**What you should do:** Your copy should match the entries exactly, except that it holds no pictures.

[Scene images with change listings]
:::
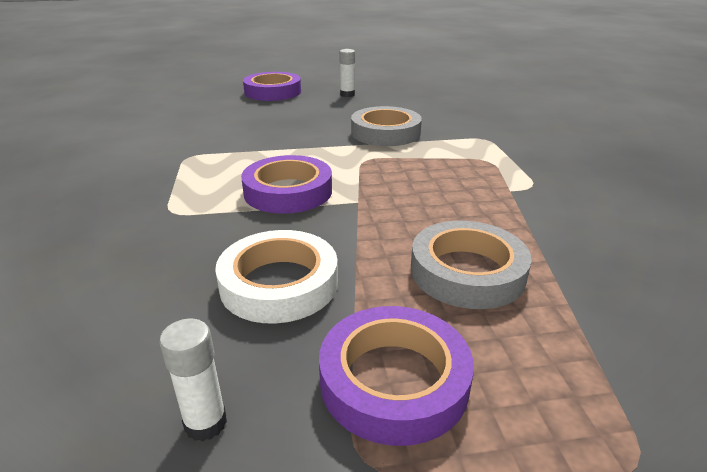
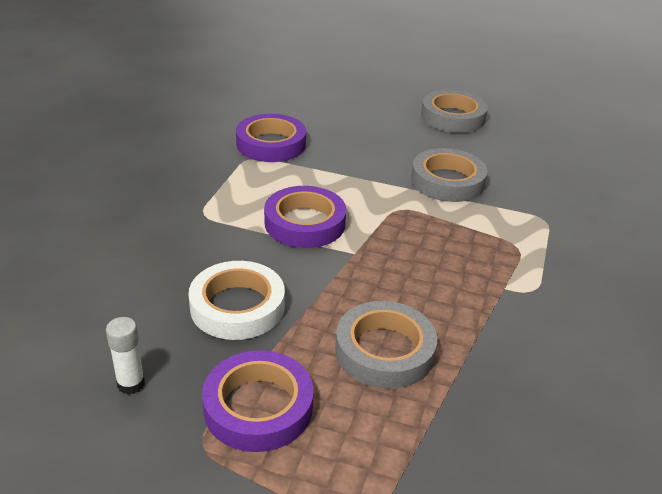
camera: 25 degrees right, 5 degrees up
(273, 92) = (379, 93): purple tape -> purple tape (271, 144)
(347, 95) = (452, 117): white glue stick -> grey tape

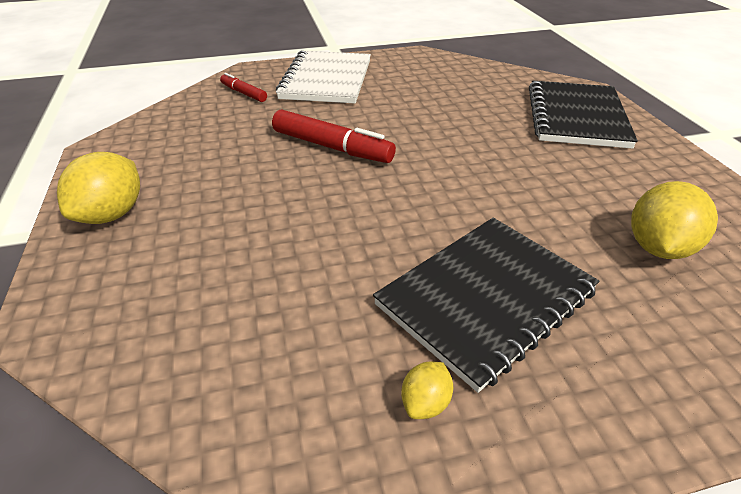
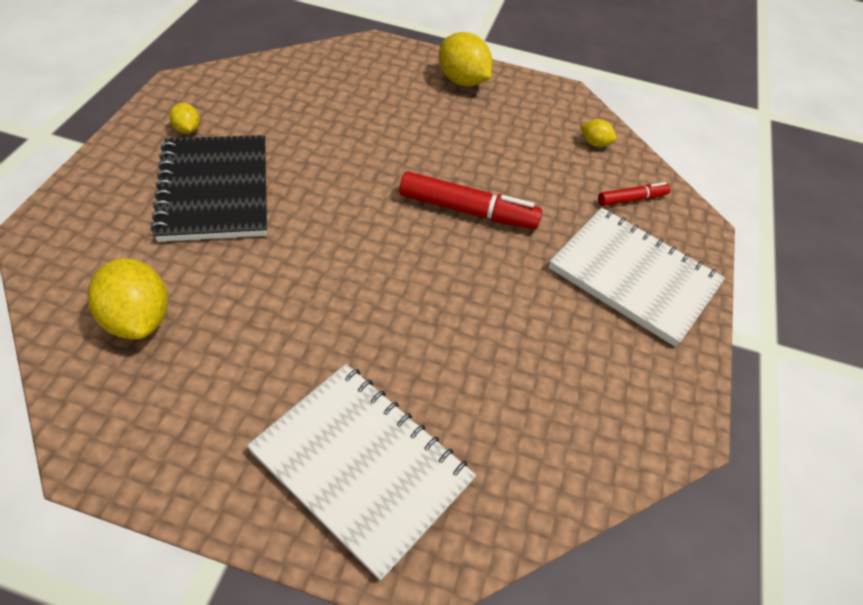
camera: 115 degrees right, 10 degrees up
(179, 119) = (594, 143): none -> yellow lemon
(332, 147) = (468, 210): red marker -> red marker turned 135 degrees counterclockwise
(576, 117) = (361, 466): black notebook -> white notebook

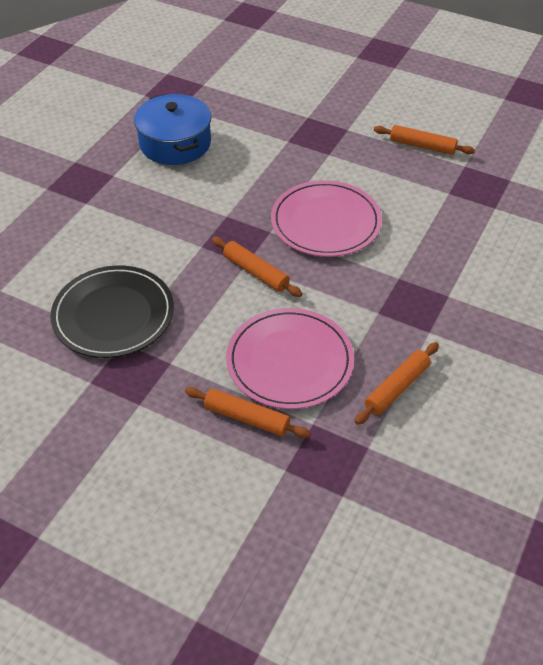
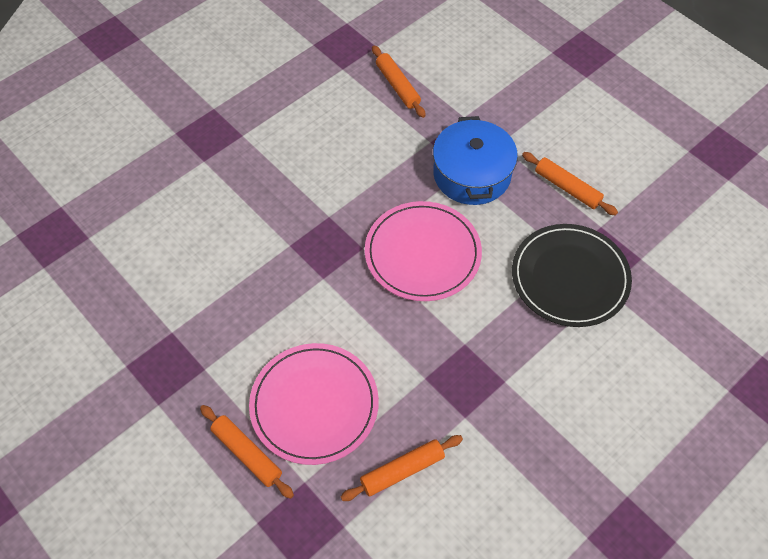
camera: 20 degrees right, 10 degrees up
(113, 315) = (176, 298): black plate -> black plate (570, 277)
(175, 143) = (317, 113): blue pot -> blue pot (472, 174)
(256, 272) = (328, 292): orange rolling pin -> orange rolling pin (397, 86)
:::
**Response:**
camera: 25 degrees right, 5 degrees up
(273, 92) = (379, 93): purple tape -> purple tape (271, 144)
(347, 95) = (452, 117): white glue stick -> grey tape

camera: 115 degrees right, 10 degrees up
(179, 119) = (594, 143): none -> yellow lemon
(332, 147) = (468, 210): red marker -> red marker turned 135 degrees counterclockwise
(576, 117) = (361, 466): black notebook -> white notebook

camera: 20 degrees right, 10 degrees up
(113, 315) = (176, 298): black plate -> black plate (570, 277)
(175, 143) = (317, 113): blue pot -> blue pot (472, 174)
(256, 272) = (328, 292): orange rolling pin -> orange rolling pin (397, 86)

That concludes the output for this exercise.